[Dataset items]
— begin —
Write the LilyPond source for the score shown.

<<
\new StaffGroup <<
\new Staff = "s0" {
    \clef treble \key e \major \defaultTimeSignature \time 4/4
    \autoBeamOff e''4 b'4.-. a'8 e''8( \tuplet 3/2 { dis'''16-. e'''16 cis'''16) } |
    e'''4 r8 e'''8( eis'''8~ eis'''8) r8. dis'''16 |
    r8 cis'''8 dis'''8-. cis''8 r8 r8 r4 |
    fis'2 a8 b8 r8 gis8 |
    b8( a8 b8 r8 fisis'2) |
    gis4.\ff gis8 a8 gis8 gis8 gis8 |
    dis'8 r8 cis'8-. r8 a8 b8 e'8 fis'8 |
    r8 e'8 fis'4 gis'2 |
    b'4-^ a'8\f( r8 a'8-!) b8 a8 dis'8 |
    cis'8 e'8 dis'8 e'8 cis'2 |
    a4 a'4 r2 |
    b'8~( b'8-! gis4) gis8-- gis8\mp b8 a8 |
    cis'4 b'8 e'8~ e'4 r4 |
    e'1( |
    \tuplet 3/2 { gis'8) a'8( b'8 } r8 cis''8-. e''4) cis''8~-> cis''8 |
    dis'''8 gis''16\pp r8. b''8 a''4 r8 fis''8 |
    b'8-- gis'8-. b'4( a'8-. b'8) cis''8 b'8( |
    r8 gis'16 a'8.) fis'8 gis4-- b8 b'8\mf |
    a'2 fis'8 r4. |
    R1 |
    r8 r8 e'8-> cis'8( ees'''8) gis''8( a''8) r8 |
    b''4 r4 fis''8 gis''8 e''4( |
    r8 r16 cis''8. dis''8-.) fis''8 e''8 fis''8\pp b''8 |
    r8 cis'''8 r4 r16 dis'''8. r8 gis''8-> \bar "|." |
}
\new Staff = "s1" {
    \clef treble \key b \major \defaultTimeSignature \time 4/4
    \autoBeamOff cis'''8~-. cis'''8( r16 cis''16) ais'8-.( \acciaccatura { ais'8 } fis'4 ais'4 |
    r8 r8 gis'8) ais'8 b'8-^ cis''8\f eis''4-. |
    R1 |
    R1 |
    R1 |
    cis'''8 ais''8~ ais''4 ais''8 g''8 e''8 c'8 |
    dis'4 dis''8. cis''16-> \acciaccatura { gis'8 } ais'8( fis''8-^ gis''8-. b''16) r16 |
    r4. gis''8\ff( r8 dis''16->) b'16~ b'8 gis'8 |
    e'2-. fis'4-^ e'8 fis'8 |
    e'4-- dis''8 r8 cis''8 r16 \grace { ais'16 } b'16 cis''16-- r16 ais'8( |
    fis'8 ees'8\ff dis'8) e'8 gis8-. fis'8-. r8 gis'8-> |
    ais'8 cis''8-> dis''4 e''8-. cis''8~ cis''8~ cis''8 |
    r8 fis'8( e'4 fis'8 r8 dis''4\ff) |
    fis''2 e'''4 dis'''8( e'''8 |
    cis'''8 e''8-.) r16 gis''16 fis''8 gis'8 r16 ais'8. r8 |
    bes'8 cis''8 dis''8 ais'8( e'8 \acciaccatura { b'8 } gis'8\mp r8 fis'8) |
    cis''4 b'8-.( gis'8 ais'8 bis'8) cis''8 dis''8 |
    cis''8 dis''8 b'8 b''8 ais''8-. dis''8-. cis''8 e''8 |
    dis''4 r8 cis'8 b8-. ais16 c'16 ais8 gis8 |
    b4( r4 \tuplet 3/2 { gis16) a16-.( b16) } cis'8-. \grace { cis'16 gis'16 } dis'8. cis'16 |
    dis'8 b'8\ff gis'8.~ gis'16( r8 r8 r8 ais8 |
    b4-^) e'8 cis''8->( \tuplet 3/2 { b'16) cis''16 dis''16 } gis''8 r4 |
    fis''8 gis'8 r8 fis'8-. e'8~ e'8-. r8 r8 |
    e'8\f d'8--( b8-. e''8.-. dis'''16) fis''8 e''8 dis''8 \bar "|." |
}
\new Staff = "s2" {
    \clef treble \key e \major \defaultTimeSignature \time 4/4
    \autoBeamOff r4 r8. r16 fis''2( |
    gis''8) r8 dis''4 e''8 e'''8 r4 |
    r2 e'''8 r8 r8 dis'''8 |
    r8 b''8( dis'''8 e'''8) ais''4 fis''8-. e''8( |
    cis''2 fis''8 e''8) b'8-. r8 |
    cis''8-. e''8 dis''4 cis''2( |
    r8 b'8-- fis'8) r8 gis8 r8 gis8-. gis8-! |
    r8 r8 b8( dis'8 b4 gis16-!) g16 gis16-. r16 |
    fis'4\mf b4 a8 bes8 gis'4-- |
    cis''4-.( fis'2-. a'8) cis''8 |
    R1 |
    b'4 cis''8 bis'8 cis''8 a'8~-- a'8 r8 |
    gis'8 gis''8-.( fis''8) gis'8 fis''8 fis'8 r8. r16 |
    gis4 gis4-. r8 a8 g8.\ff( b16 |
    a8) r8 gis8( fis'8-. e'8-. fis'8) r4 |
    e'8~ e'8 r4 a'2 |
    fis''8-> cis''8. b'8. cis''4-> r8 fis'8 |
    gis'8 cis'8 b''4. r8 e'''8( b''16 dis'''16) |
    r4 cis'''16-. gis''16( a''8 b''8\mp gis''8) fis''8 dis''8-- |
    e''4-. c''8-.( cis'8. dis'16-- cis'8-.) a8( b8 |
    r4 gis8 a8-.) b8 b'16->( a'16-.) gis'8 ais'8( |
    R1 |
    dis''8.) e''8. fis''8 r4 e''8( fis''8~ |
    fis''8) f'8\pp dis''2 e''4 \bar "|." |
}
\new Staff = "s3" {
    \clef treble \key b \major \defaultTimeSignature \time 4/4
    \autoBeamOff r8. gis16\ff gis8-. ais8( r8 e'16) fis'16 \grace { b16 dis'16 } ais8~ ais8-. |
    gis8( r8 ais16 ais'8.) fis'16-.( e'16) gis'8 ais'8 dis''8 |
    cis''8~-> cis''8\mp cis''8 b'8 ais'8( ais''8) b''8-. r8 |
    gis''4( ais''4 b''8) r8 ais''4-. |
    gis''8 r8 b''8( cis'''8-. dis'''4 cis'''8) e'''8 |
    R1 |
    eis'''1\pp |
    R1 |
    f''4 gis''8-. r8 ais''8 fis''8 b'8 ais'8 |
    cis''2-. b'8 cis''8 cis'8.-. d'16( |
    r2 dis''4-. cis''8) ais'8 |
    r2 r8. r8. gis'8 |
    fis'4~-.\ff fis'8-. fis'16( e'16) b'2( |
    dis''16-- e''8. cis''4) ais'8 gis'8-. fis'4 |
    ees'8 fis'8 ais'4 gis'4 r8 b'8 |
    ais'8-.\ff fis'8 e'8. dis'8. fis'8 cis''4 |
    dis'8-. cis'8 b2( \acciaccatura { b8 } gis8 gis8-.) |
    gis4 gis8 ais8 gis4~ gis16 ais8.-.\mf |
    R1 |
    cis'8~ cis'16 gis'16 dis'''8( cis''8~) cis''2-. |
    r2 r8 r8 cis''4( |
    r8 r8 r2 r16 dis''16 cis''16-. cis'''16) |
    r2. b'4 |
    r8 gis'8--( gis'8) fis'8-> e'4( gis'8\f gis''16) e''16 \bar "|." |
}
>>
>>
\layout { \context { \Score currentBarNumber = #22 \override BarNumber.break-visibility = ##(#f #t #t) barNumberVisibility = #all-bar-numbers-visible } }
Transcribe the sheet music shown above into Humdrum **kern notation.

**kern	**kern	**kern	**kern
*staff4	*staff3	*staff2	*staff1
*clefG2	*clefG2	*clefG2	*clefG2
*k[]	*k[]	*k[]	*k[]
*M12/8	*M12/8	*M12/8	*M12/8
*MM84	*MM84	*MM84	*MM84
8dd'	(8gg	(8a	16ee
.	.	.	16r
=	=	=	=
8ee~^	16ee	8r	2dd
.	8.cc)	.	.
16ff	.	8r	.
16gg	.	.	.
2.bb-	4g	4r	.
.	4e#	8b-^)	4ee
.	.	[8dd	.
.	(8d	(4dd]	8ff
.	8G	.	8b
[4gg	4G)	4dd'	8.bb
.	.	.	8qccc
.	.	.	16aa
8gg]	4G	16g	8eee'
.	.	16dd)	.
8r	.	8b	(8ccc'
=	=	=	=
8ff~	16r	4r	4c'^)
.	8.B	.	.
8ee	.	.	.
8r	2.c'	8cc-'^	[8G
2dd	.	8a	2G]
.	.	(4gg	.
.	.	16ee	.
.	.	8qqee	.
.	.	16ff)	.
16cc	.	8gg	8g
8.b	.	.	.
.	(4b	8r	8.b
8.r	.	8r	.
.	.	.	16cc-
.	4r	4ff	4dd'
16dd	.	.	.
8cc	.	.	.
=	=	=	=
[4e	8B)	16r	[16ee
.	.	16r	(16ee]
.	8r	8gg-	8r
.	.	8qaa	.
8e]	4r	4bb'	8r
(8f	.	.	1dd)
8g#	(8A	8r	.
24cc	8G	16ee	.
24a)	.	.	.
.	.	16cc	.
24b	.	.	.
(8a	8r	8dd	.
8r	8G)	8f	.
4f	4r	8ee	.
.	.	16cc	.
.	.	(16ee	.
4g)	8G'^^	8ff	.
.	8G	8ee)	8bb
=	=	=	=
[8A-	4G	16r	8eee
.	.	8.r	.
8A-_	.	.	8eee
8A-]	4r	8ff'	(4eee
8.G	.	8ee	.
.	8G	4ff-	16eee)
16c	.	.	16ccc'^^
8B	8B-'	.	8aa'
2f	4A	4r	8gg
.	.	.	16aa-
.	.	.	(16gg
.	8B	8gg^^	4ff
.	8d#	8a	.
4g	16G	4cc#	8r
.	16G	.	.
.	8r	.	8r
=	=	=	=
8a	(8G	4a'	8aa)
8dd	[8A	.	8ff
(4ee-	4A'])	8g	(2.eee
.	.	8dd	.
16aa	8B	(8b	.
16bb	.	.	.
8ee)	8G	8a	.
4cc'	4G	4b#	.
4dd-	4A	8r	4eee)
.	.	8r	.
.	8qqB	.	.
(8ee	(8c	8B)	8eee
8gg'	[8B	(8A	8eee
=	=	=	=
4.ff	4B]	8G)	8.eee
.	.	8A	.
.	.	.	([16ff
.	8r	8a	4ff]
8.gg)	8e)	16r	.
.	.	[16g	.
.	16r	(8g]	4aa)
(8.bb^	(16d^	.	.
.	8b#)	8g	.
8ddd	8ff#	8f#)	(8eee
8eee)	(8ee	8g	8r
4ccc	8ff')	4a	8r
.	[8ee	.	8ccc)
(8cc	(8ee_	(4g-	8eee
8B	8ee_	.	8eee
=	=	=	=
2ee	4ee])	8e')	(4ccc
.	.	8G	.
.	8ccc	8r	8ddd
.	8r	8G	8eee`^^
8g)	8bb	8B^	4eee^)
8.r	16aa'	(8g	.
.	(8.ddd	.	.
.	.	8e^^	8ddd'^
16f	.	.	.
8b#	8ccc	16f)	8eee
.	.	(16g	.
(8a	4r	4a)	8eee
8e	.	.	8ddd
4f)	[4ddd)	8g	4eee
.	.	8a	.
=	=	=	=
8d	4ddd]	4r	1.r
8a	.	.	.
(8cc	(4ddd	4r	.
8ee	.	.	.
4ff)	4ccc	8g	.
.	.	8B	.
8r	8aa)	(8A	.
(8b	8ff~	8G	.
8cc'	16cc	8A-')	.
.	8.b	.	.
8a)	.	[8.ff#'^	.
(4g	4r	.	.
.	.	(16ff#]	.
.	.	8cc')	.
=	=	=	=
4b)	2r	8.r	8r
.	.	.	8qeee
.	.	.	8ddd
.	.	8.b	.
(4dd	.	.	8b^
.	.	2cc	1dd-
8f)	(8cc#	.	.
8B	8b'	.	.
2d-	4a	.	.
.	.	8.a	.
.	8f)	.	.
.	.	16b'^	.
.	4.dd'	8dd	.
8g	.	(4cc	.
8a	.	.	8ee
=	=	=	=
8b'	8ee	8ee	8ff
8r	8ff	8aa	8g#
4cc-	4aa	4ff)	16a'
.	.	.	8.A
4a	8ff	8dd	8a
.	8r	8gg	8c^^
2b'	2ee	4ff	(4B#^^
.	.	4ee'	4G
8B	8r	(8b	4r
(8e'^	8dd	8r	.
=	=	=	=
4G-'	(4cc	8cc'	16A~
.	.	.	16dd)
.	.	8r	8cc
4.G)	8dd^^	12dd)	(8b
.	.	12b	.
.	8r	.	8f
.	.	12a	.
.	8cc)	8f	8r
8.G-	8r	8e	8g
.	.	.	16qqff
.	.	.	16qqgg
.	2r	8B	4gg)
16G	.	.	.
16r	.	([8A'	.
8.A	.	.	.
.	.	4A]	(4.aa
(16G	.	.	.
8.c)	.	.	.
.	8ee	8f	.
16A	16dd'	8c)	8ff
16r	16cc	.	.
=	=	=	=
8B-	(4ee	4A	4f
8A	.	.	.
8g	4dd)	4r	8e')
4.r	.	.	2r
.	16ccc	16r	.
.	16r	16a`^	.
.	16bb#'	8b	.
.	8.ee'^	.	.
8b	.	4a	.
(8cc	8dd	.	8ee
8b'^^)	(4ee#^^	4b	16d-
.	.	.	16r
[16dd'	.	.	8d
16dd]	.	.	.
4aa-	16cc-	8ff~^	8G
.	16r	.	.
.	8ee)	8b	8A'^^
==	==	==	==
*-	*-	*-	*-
— end —
How many lines in the records above contain the string "kern"? Case counts. Give only the number.

ANSWER TO THIS EXERCISE: 2